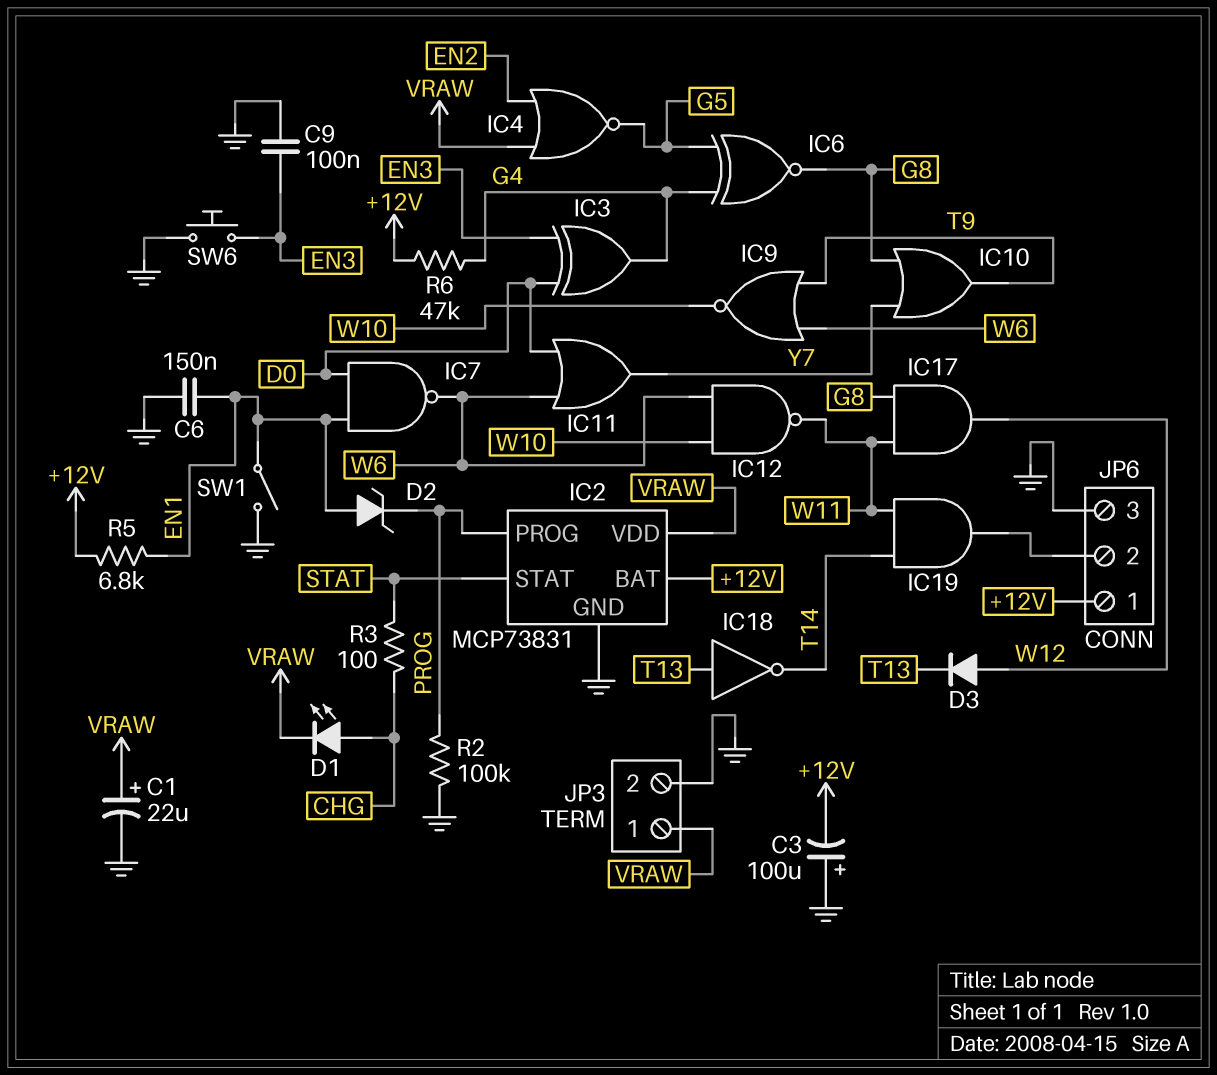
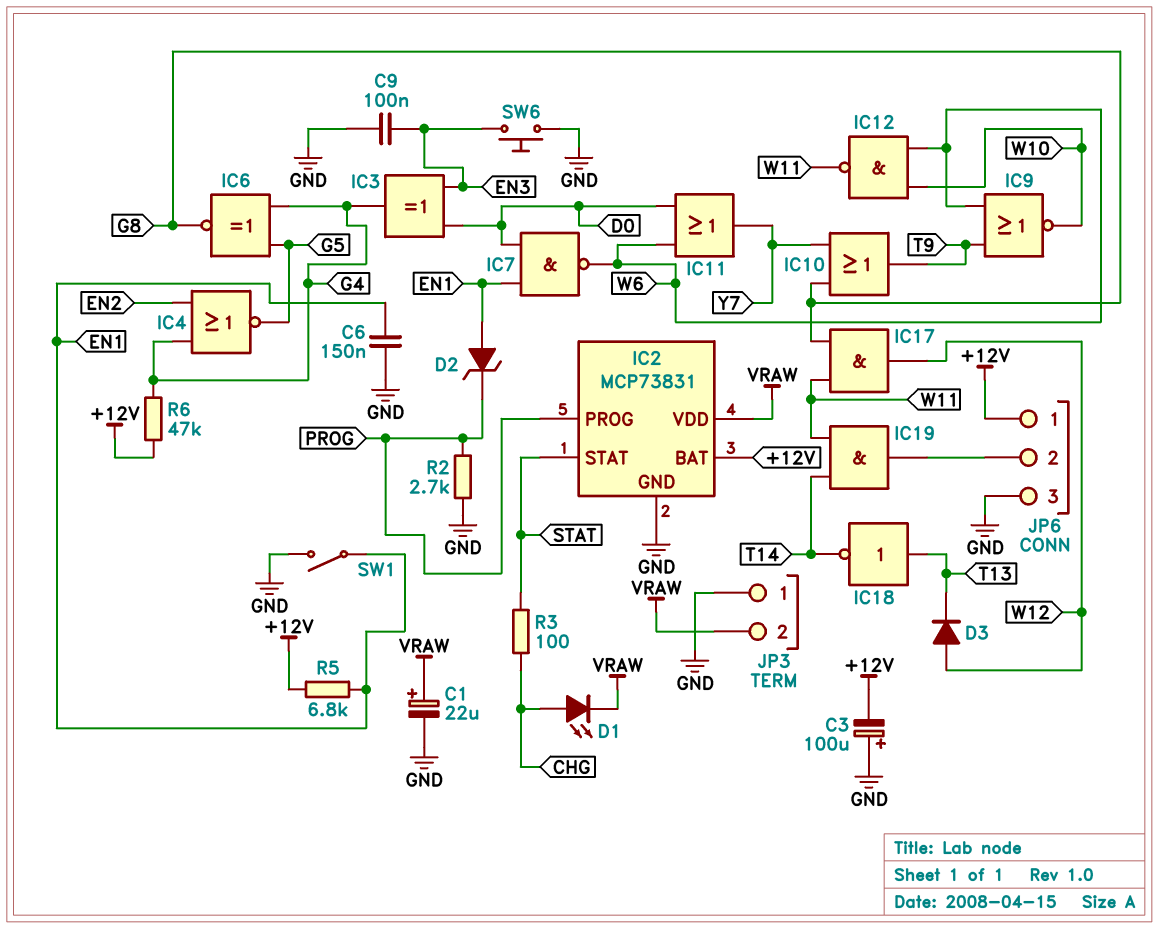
IC4: NOR (in EN2, in VRAW, out G5) -> NOR (in EN2, in G4, out G5)
JP3 pin 1: VRAW -> GND
JP3 pin 2: GND -> VRAW
R2: 100k (GND, PROG) -> 2.7k (GND, PROG)

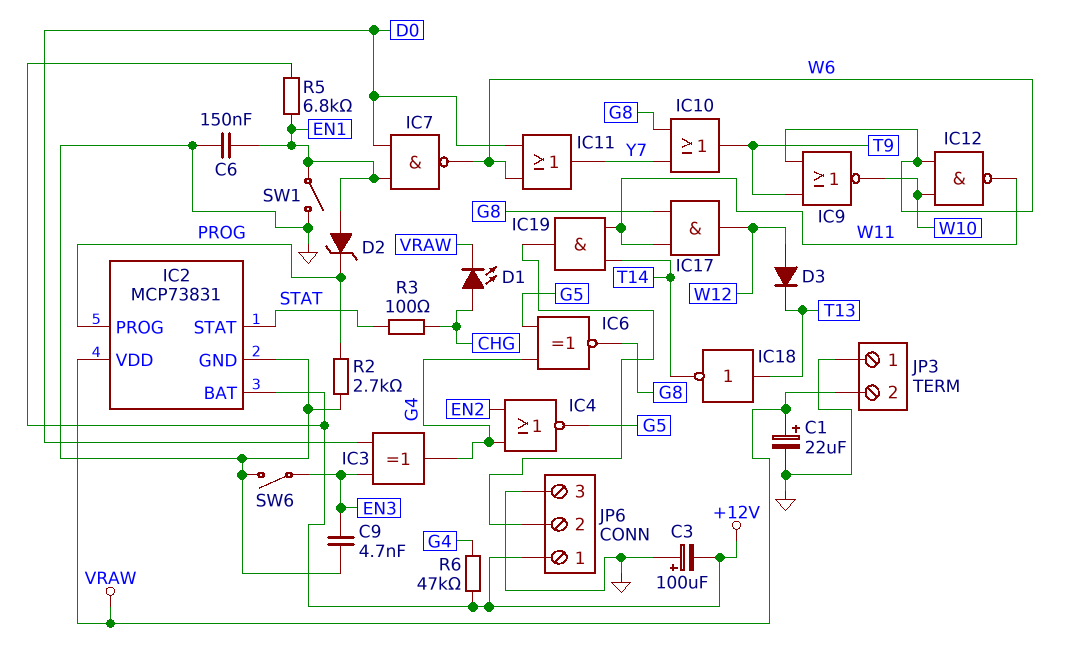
C9: 100nF (EN3, GND) -> 4.7nF (EN3, GND)
SW6: button (EN3, GND) -> switch (EN3, GND)

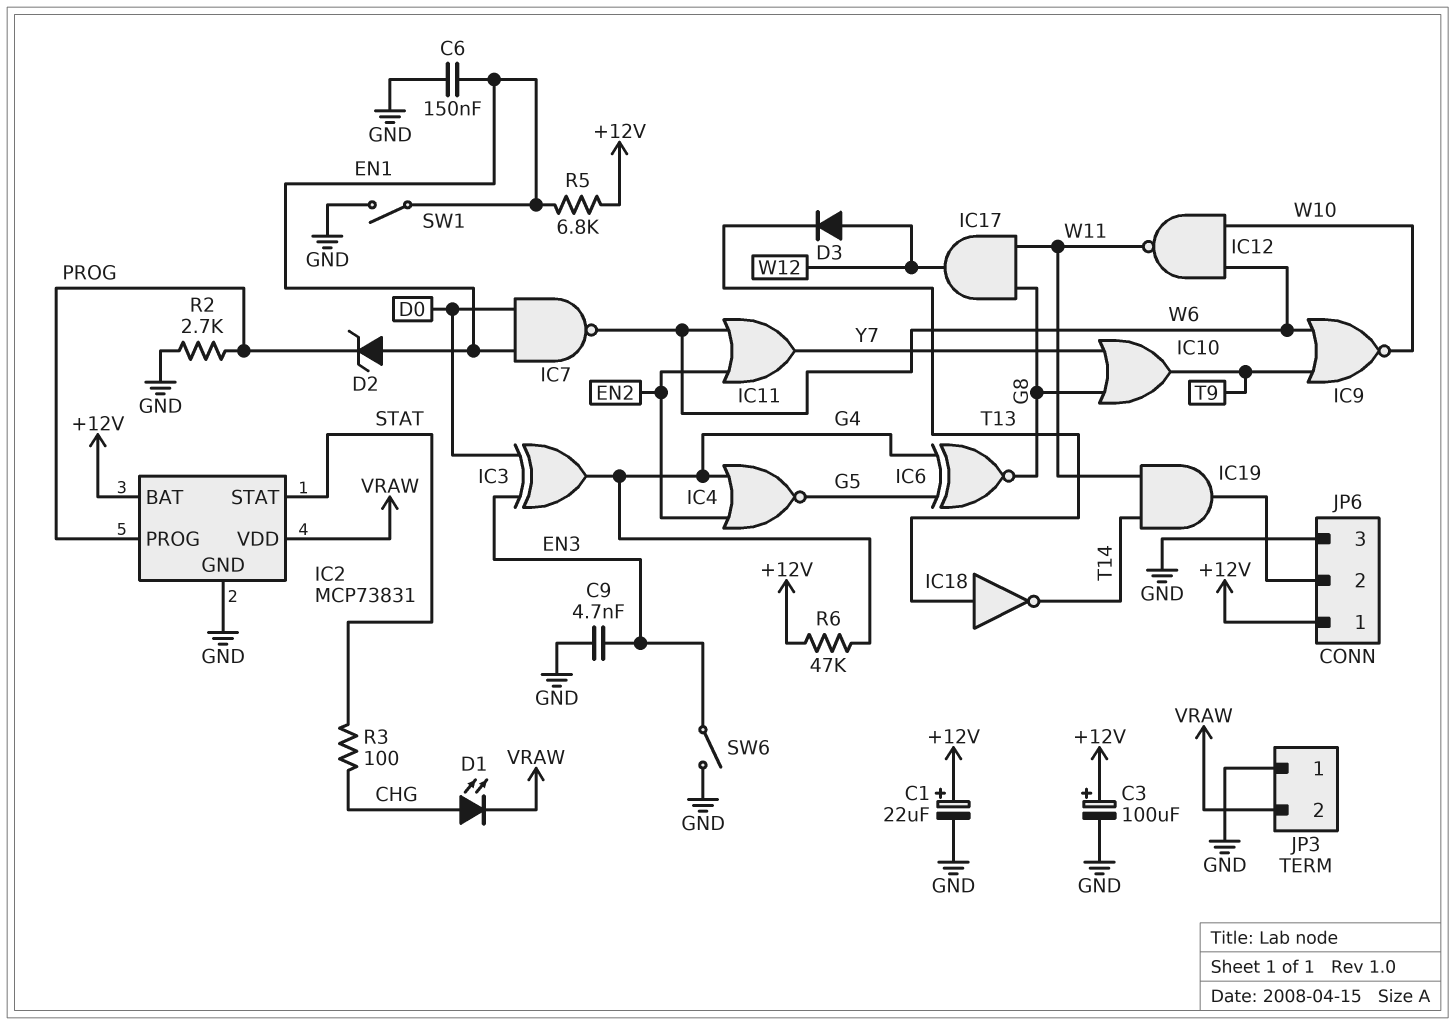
C1: 22uF (plus VRAW, minus GND) -> 22uF (plus +12V, minus GND)
C3: 100uF (plus GND, minus +12V) -> 100uF (plus +12V, minus GND)
IC11: OR (in D0, in W6, out Y7) -> OR (in EN2, in W6, out Y7)

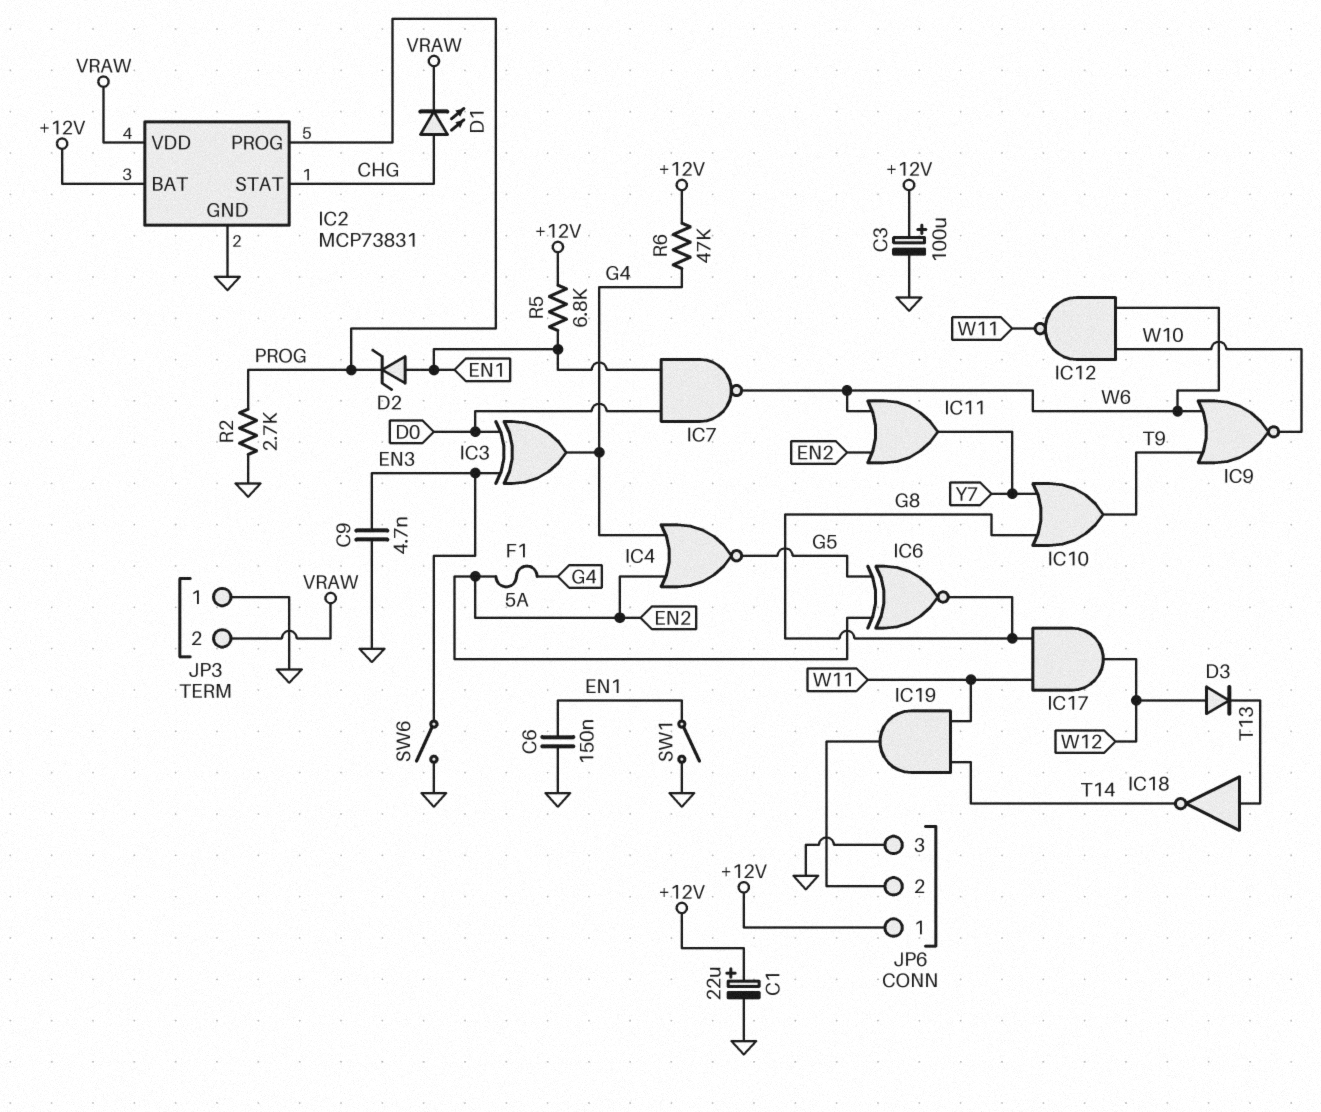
F1: none -> 5A (EN2, G4)
IC2 pin STAT: STAT -> CHG
IC6: XNOR (in G4, in G5, out G8) -> XNOR (in EN2, in G5, out G8)
R3: 100 (CHG, STAT) -> none

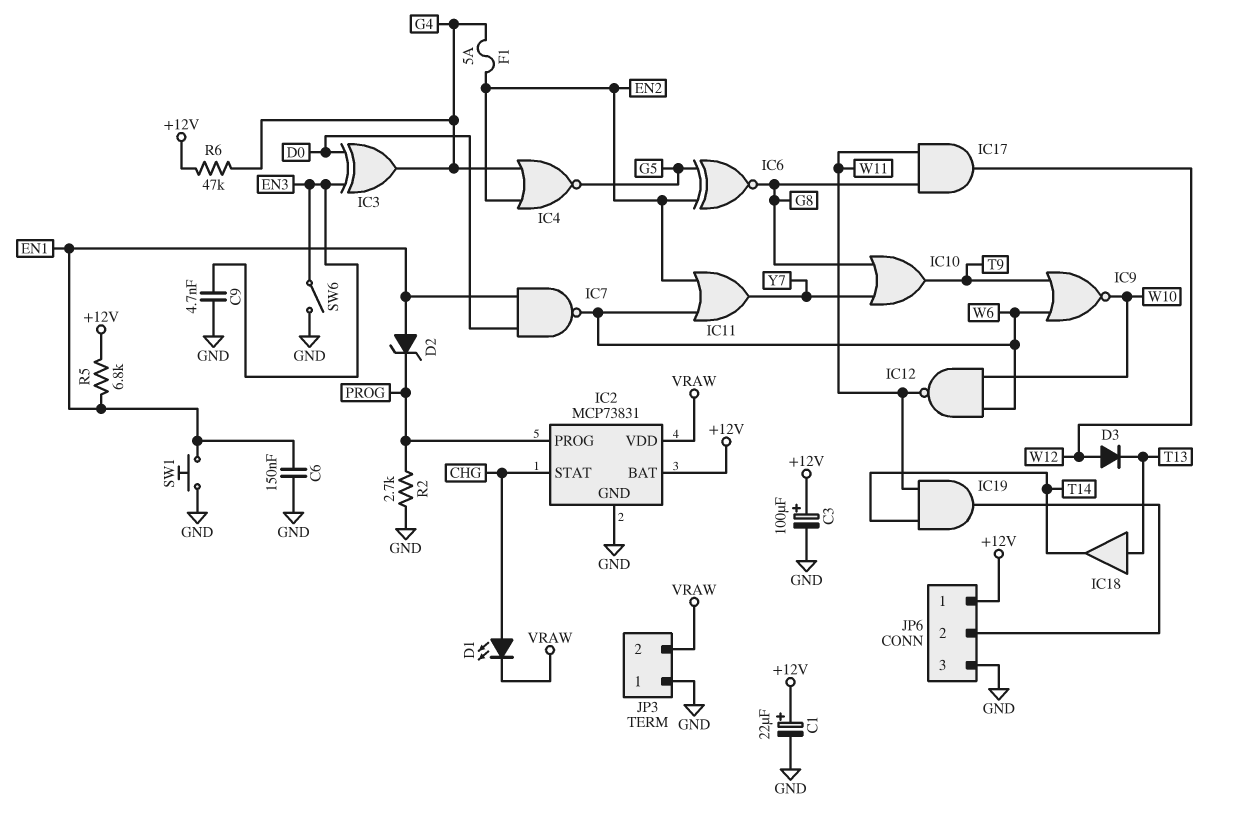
IC18: NOT (in T13, out T14) -> buffer (in T13, out T14)
SW1: switch (EN1, GND) -> button (EN1, GND)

Task instructions: What you output should match the records line for line, minus the pictures.

Task solution:
IC4: NOR (in EN2, in VRAW, out G5) -> NOR (in EN2, in G4, out G5)
JP3 pin 1: VRAW -> GND
JP3 pin 2: GND -> VRAW
R2: 100k (GND, PROG) -> 2.7k (GND, PROG)

C9: 100nF (EN3, GND) -> 4.7nF (EN3, GND)
SW6: button (EN3, GND) -> switch (EN3, GND)

C1: 22uF (plus VRAW, minus GND) -> 22uF (plus +12V, minus GND)
C3: 100uF (plus GND, minus +12V) -> 100uF (plus +12V, minus GND)
IC11: OR (in D0, in W6, out Y7) -> OR (in EN2, in W6, out Y7)

F1: none -> 5A (EN2, G4)
IC2 pin STAT: STAT -> CHG
IC6: XNOR (in G4, in G5, out G8) -> XNOR (in EN2, in G5, out G8)
R3: 100 (CHG, STAT) -> none

IC18: NOT (in T13, out T14) -> buffer (in T13, out T14)
SW1: switch (EN1, GND) -> button (EN1, GND)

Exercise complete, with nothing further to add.